[[ Data to examine, beginning ]]
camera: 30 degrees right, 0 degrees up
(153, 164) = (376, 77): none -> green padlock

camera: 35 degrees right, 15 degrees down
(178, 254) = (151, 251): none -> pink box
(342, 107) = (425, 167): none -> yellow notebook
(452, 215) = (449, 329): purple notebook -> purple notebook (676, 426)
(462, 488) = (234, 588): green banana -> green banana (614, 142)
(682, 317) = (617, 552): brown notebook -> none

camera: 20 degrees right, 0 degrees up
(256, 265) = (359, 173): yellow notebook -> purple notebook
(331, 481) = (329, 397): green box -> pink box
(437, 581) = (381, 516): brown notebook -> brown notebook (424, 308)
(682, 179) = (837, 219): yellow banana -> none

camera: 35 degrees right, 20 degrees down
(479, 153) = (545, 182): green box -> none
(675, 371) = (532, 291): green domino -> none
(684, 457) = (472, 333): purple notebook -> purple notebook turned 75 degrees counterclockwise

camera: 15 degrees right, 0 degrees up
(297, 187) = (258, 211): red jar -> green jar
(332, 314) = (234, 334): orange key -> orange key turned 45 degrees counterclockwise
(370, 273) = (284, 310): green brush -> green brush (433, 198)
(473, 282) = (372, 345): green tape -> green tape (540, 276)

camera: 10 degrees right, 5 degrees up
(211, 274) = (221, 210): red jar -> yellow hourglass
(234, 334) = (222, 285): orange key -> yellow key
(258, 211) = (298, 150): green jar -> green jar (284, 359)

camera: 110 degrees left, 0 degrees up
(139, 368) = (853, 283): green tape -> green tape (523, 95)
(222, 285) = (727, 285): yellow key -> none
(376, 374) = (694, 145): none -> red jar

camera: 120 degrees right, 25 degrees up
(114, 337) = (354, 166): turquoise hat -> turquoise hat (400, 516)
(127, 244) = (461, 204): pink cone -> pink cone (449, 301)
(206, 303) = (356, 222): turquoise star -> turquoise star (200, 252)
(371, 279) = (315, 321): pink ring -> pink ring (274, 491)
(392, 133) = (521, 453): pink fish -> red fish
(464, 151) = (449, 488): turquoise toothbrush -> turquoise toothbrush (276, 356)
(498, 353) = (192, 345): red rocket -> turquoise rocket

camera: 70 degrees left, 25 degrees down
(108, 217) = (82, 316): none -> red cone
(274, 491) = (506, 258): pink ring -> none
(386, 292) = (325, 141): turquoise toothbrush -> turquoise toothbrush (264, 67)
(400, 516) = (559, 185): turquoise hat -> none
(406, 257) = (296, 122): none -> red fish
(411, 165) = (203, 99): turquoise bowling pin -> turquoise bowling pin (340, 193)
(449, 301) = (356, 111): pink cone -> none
[[ Data to examine, end ]]
§ **The problem**
Repeat the data in full, matching each line exactly.

§ **Problem solution**
camera: 30 degrees right, 0 degrees up
(153, 164) = (376, 77): none -> green padlock

camera: 35 degrees right, 15 degrees down
(178, 254) = (151, 251): none -> pink box
(342, 107) = (425, 167): none -> yellow notebook
(452, 215) = (449, 329): purple notebook -> purple notebook (676, 426)
(462, 488) = (234, 588): green banana -> green banana (614, 142)
(682, 317) = (617, 552): brown notebook -> none

camera: 20 degrees right, 0 degrees up
(256, 265) = (359, 173): yellow notebook -> purple notebook
(331, 481) = (329, 397): green box -> pink box
(437, 581) = (381, 516): brown notebook -> brown notebook (424, 308)
(682, 179) = (837, 219): yellow banana -> none

camera: 35 degrees right, 20 degrees down
(479, 153) = (545, 182): green box -> none
(675, 371) = (532, 291): green domino -> none
(684, 457) = (472, 333): purple notebook -> purple notebook turned 75 degrees counterclockwise

camera: 15 degrees right, 0 degrees up
(297, 187) = (258, 211): red jar -> green jar
(332, 314) = (234, 334): orange key -> orange key turned 45 degrees counterclockwise
(370, 273) = (284, 310): green brush -> green brush (433, 198)
(473, 282) = (372, 345): green tape -> green tape (540, 276)

camera: 10 degrees right, 5 degrees up
(211, 274) = (221, 210): red jar -> yellow hourglass
(234, 334) = (222, 285): orange key -> yellow key
(258, 211) = (298, 150): green jar -> green jar (284, 359)

camera: 110 degrees left, 0 degrees up
(139, 368) = (853, 283): green tape -> green tape (523, 95)
(222, 285) = (727, 285): yellow key -> none
(376, 374) = (694, 145): none -> red jar

camera: 120 degrees right, 25 degrees up
(114, 337) = (354, 166): turquoise hat -> turquoise hat (400, 516)
(127, 244) = (461, 204): pink cone -> pink cone (449, 301)
(206, 303) = (356, 222): turquoise star -> turquoise star (200, 252)
(371, 279) = (315, 321): pink ring -> pink ring (274, 491)
(392, 133) = (521, 453): pink fish -> red fish
(464, 151) = (449, 488): turquoise toothbrush -> turquoise toothbrush (276, 356)
(498, 353) = (192, 345): red rocket -> turquoise rocket

camera: 70 degrees left, 25 degrees down
(108, 217) = (82, 316): none -> red cone
(274, 491) = (506, 258): pink ring -> none
(386, 292) = (325, 141): turquoise toothbrush -> turquoise toothbrush (264, 67)
(400, 516) = (559, 185): turquoise hat -> none
(406, 257) = (296, 122): none -> red fish
(411, 165) = (203, 99): turquoise bowling pin -> turquoise bowling pin (340, 193)
(449, 301) = (356, 111): pink cone -> none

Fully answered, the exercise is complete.